[Colored shape movement records]
---*---

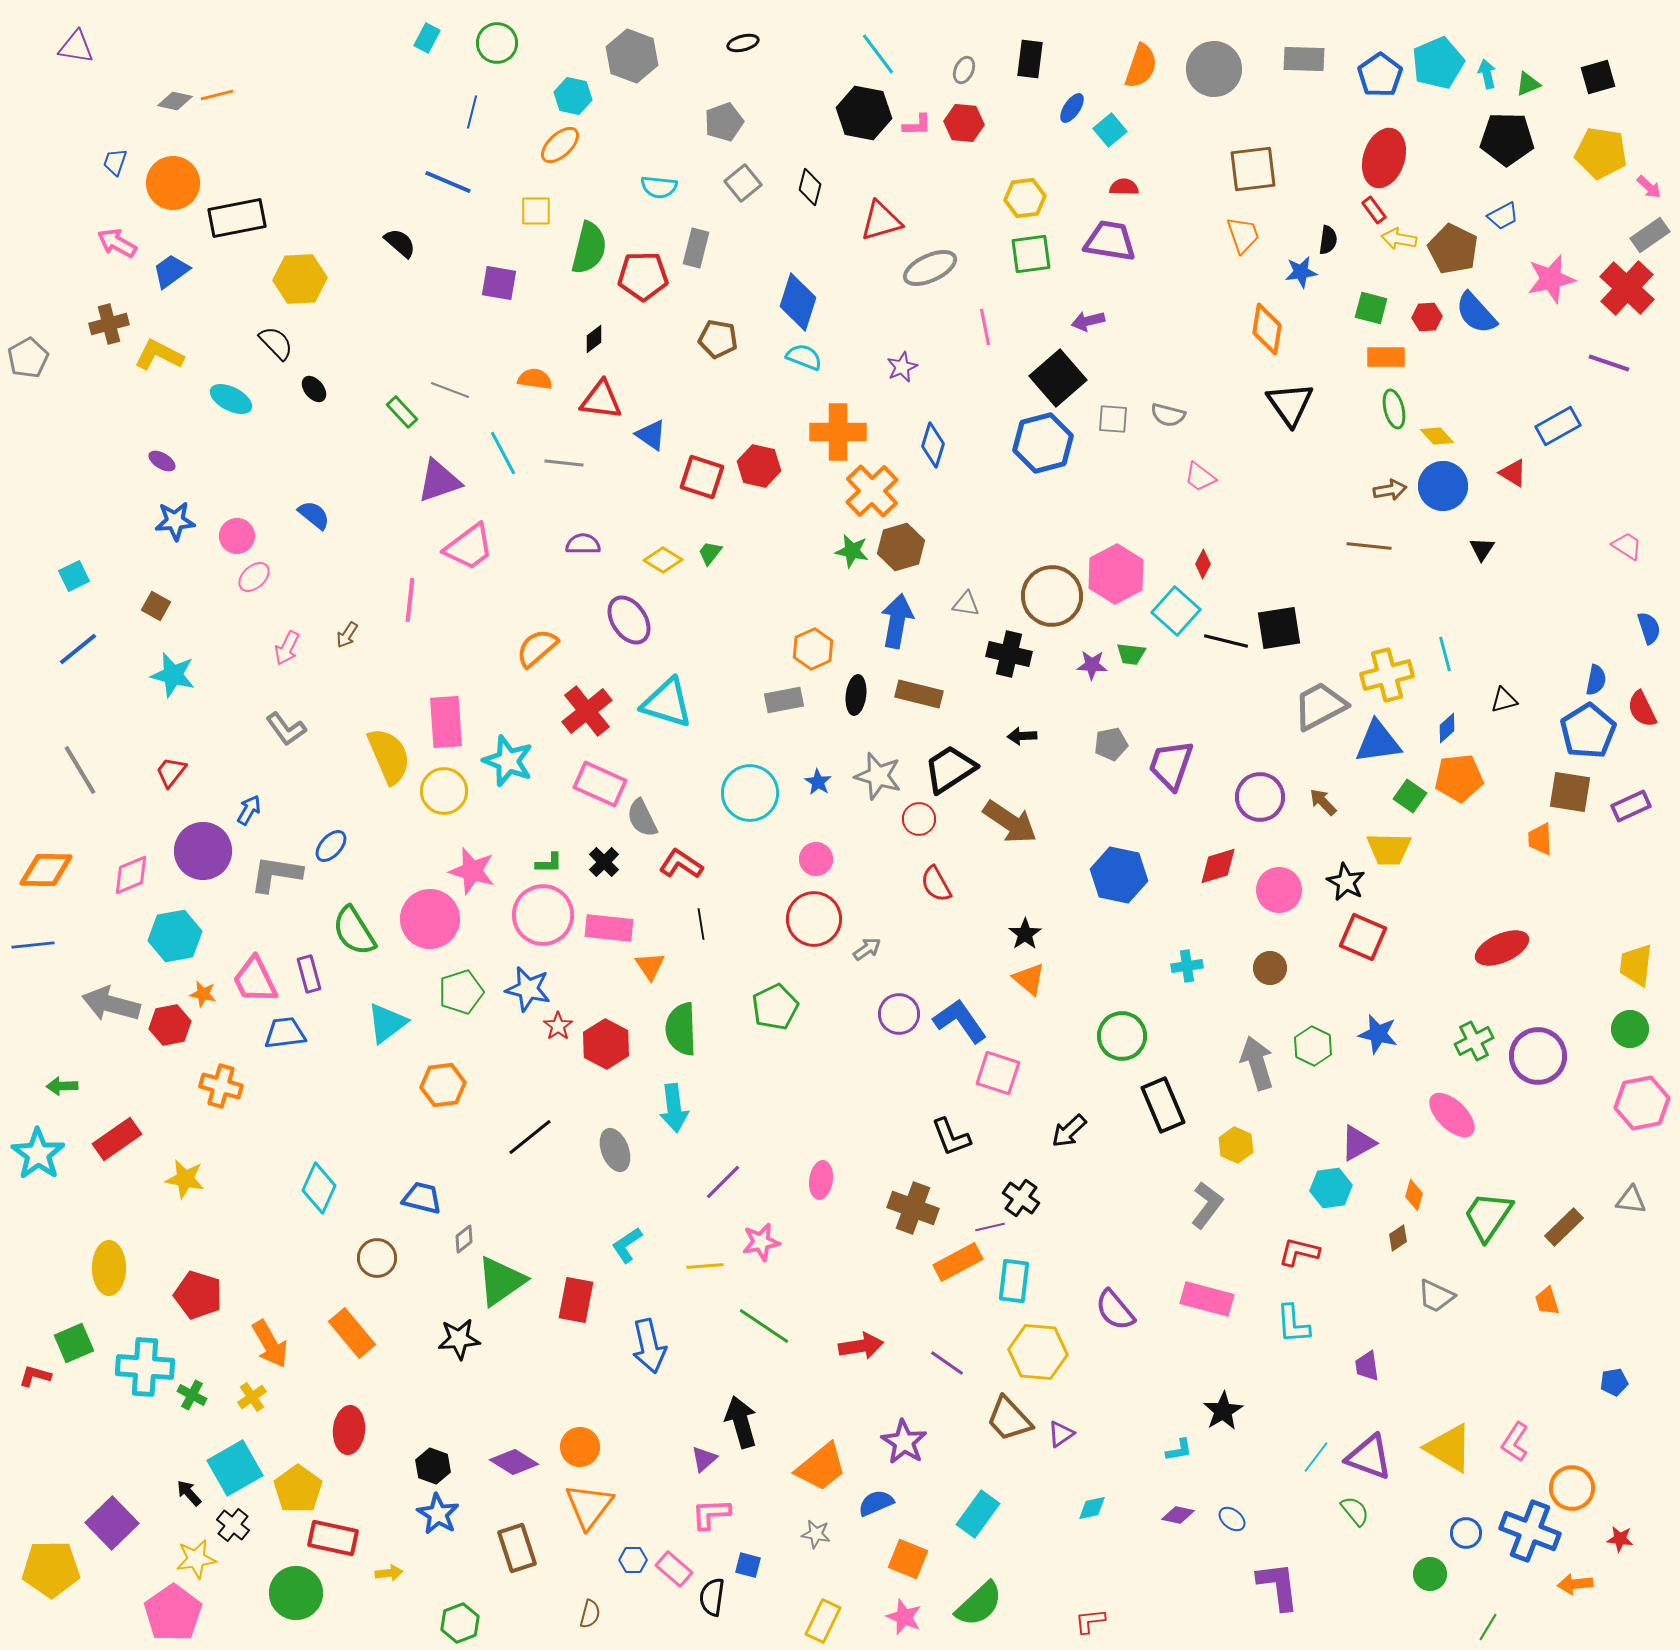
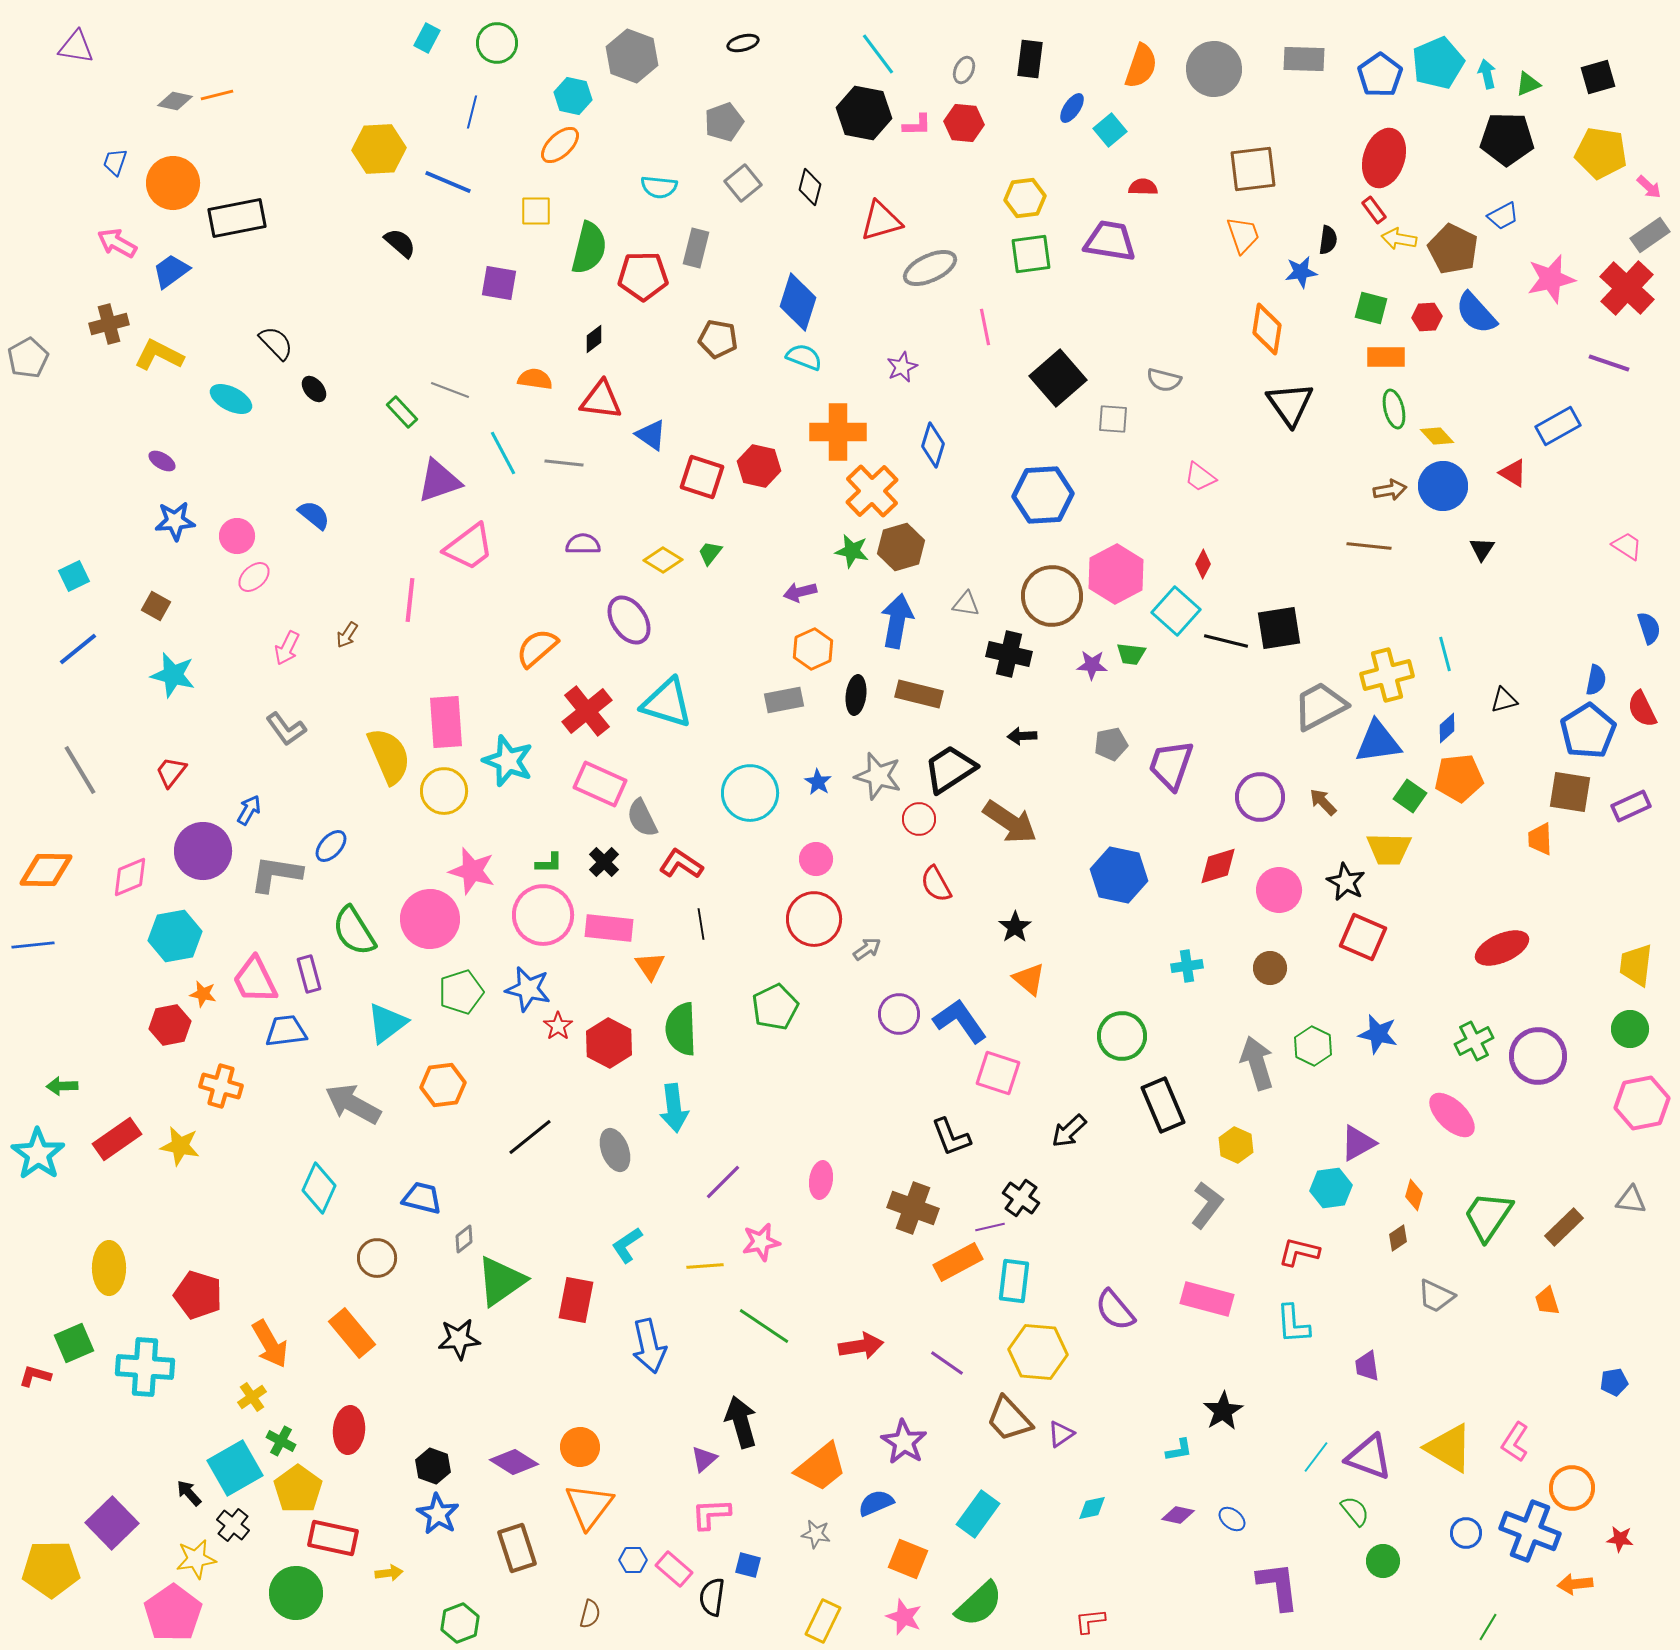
red semicircle at (1124, 187): moved 19 px right
yellow hexagon at (300, 279): moved 79 px right, 130 px up
purple arrow at (1088, 321): moved 288 px left, 271 px down
gray semicircle at (1168, 415): moved 4 px left, 35 px up
blue hexagon at (1043, 443): moved 52 px down; rotated 12 degrees clockwise
pink diamond at (131, 875): moved 1 px left, 2 px down
black star at (1025, 934): moved 10 px left, 7 px up
gray arrow at (111, 1004): moved 242 px right, 100 px down; rotated 14 degrees clockwise
blue trapezoid at (285, 1033): moved 1 px right, 2 px up
red hexagon at (606, 1044): moved 3 px right, 1 px up
yellow star at (185, 1179): moved 5 px left, 33 px up
green cross at (192, 1395): moved 89 px right, 46 px down
green circle at (1430, 1574): moved 47 px left, 13 px up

---*---

Return only the part of the records above that opens with the line containing "blue hexagon at" and closes with the line containing "green cross at", ends included.

» Solution for this task
blue hexagon at (1043, 443): moved 52 px down; rotated 12 degrees clockwise
pink diamond at (131, 875): moved 1 px left, 2 px down
black star at (1025, 934): moved 10 px left, 7 px up
gray arrow at (111, 1004): moved 242 px right, 100 px down; rotated 14 degrees clockwise
blue trapezoid at (285, 1033): moved 1 px right, 2 px up
red hexagon at (606, 1044): moved 3 px right, 1 px up
yellow star at (185, 1179): moved 5 px left, 33 px up
green cross at (192, 1395): moved 89 px right, 46 px down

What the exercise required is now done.